**** DATA SUPPLIED
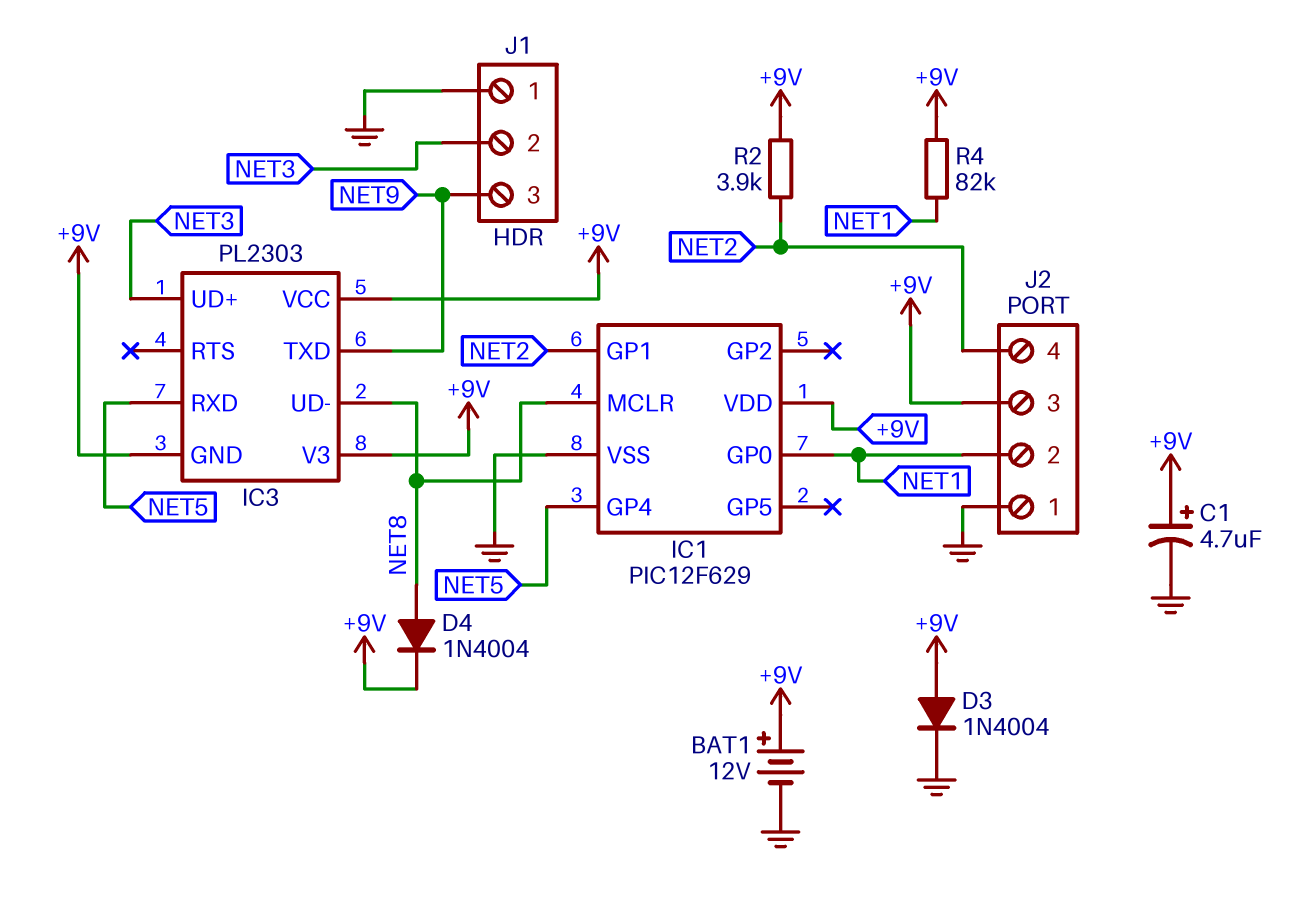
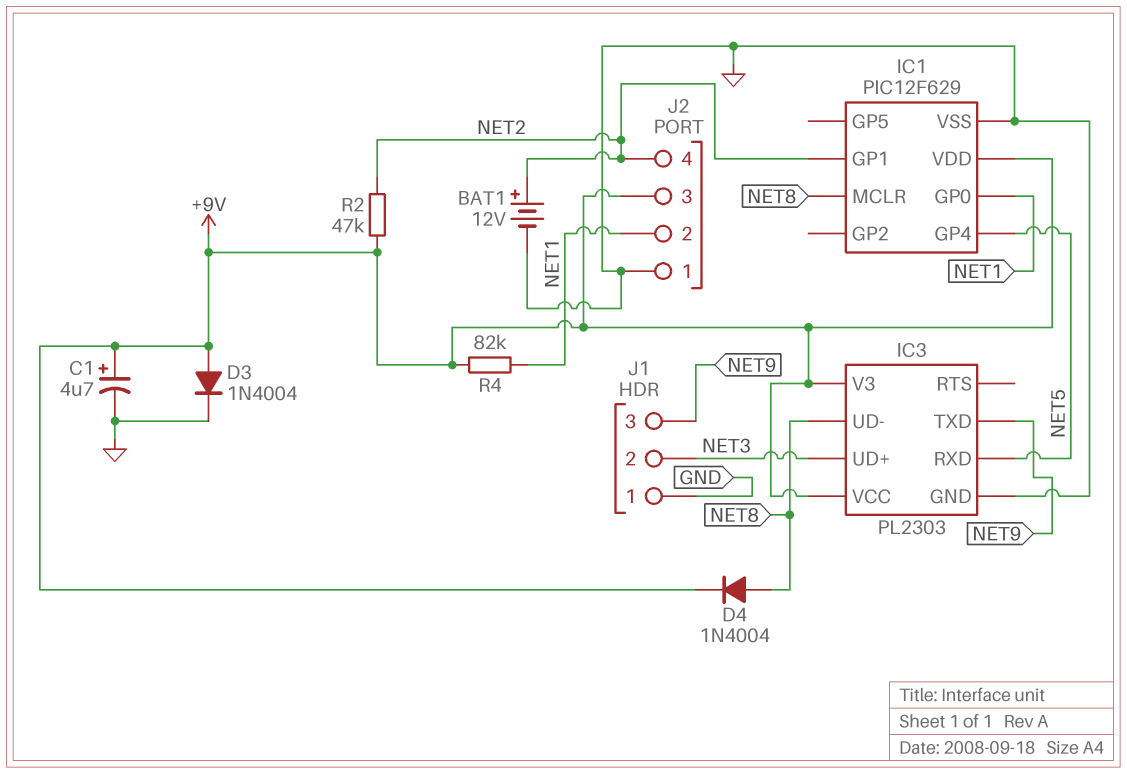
BAT1: 12V (plus +9V, minus GND) -> 12V (plus NET2, minus GND)
IC3 pin GND: +9V -> GND
R2: 3.9k (+9V, NET2) -> 47k (+9V, NET2)

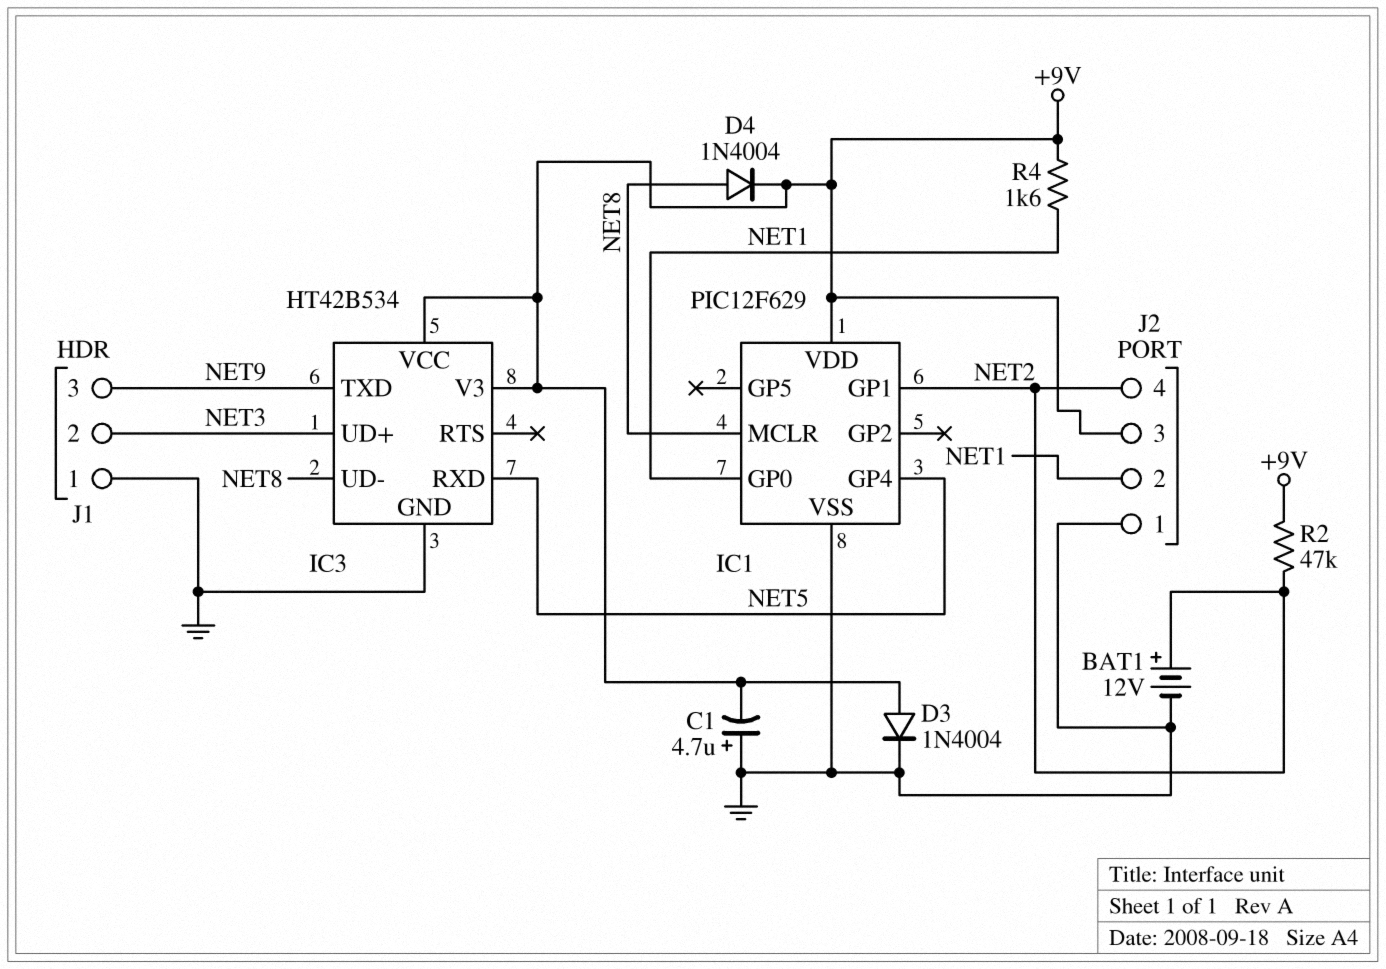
C1: 4.7uF (plus +9V, minus GND) -> 4.7uF (plus GND, minus +9V)
IC3: PL2303 -> HT42B534
R4: 82k (+9V, NET1) -> 1.6k (+9V, NET1)

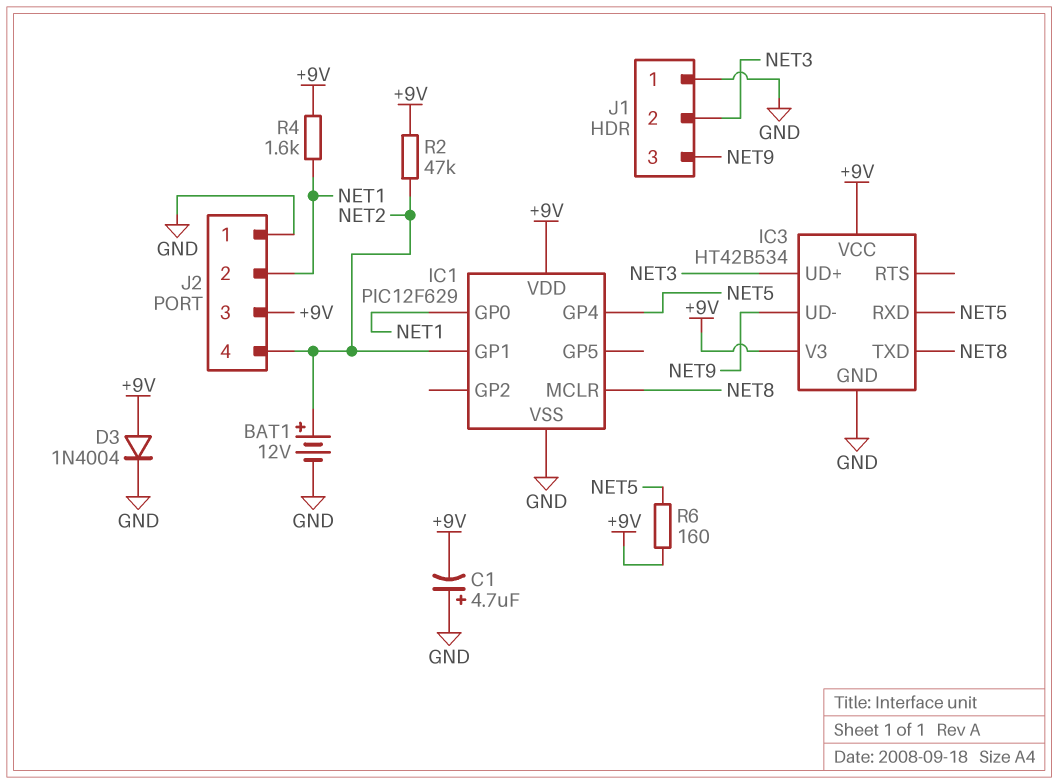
D4: diode 1N4004 (A NET8, K +9V) -> none
IC3 pin TXD: NET9 -> NET8
IC3 pin UD-: NET8 -> NET9
R6: none -> 160 (+9V, NET5)

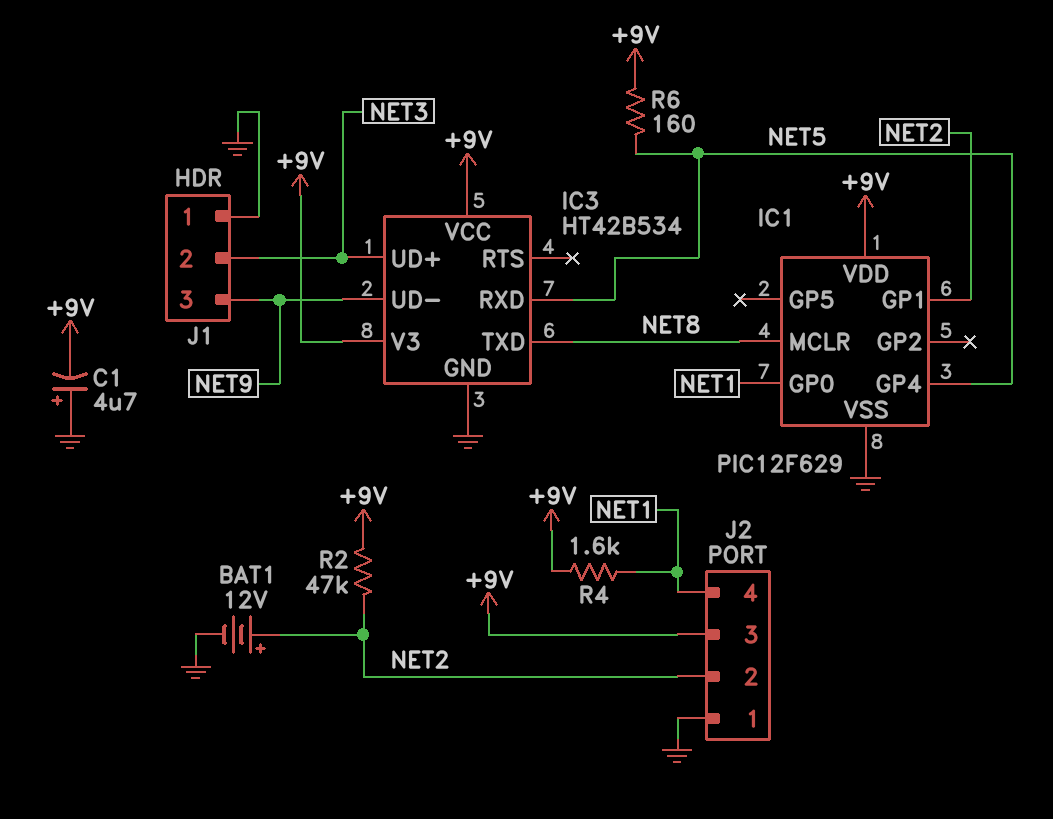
D3: diode 1N4004 (A +9V, K GND) -> none
J2 pin 2: NET1 -> NET2
J2 pin 4: NET2 -> NET1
********
- TASK GOAL -
Collect from the data above every line that includes "minus".

- RESULT OF THE TASK -
BAT1: 12V (plus +9V, minus GND) -> 12V (plus NET2, minus GND)
C1: 4.7uF (plus +9V, minus GND) -> 4.7uF (plus GND, minus +9V)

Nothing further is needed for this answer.